SET EXERCISE -
In the material below, change "clockwise" to "counterclockwise" throughout the lines running from the line with "yellow square: moved" to the line with "gray pentagon: moved", and give back only those lines with nothing else altered.

MATERIALS PROVIDED -
===
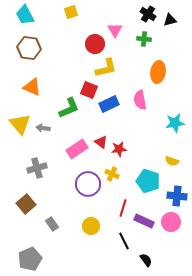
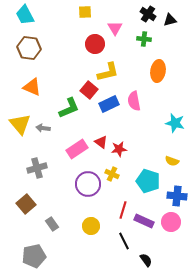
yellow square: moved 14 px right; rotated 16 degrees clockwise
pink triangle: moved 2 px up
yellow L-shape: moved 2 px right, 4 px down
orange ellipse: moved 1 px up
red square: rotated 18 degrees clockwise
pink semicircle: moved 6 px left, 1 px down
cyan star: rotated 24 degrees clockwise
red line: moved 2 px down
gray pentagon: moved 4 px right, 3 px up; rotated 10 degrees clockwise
===
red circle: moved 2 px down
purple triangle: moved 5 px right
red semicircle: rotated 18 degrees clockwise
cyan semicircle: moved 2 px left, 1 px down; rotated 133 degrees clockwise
===
WRITTEN RESPONSE -
yellow square: moved 14 px right; rotated 16 degrees counterclockwise
pink triangle: moved 2 px up
yellow L-shape: moved 2 px right, 4 px down
orange ellipse: moved 1 px up
red square: rotated 18 degrees counterclockwise
pink semicircle: moved 6 px left, 1 px down
cyan star: rotated 24 degrees counterclockwise
red line: moved 2 px down
gray pentagon: moved 4 px right, 3 px up; rotated 10 degrees counterclockwise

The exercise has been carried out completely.